## EXERCISE PROMPT:
Would you please copy the entries exactly, leaving every picture aside?

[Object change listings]
===

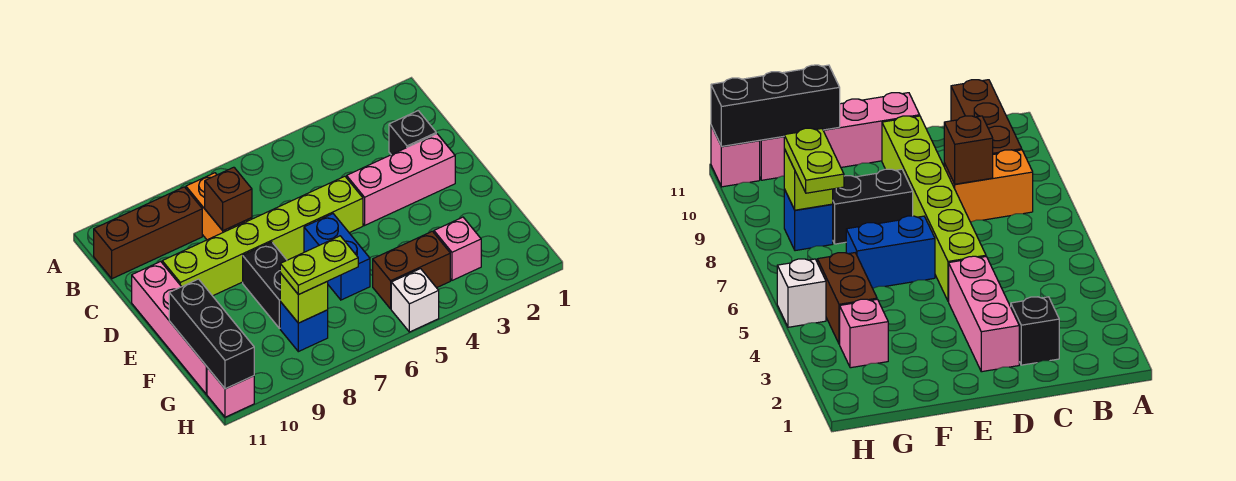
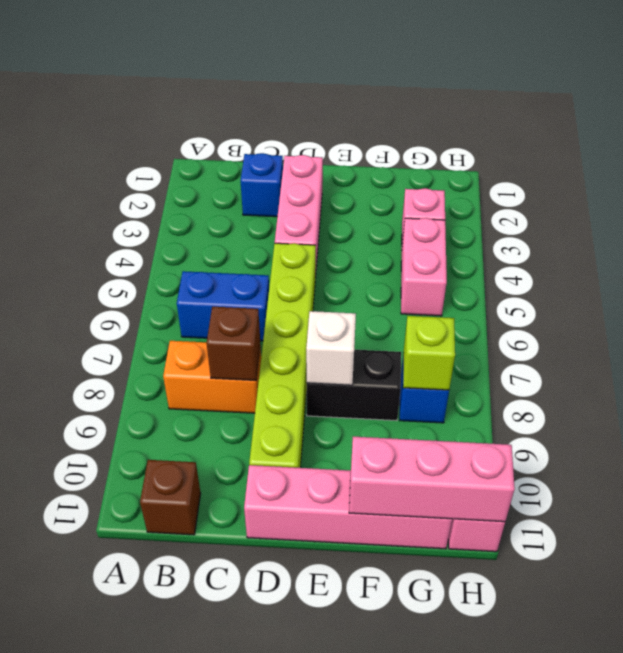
brown brick B9:B11 level 1 -> brown brick B11 level 1
black brick C2 level 1 -> blue brick C2 level 1
blue brick E6:F6 level 1 -> blue brick B6:C6 level 1
black brick F11:H11 level 2 -> pink brick F11:H11 level 2
brown brick G4:G5 level 1 -> pink brick G4:G5 level 1
lime plate G7:G8 level 3 -> none
white brick H5 level 1 -> white brick E8 level 2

===

## RESPONSE FOR THIS EXERCISE:
brown brick B9:B11 level 1 -> brown brick B11 level 1
black brick C2 level 1 -> blue brick C2 level 1
blue brick E6:F6 level 1 -> blue brick B6:C6 level 1
black brick F11:H11 level 2 -> pink brick F11:H11 level 2
brown brick G4:G5 level 1 -> pink brick G4:G5 level 1
lime plate G7:G8 level 3 -> none
white brick H5 level 1 -> white brick E8 level 2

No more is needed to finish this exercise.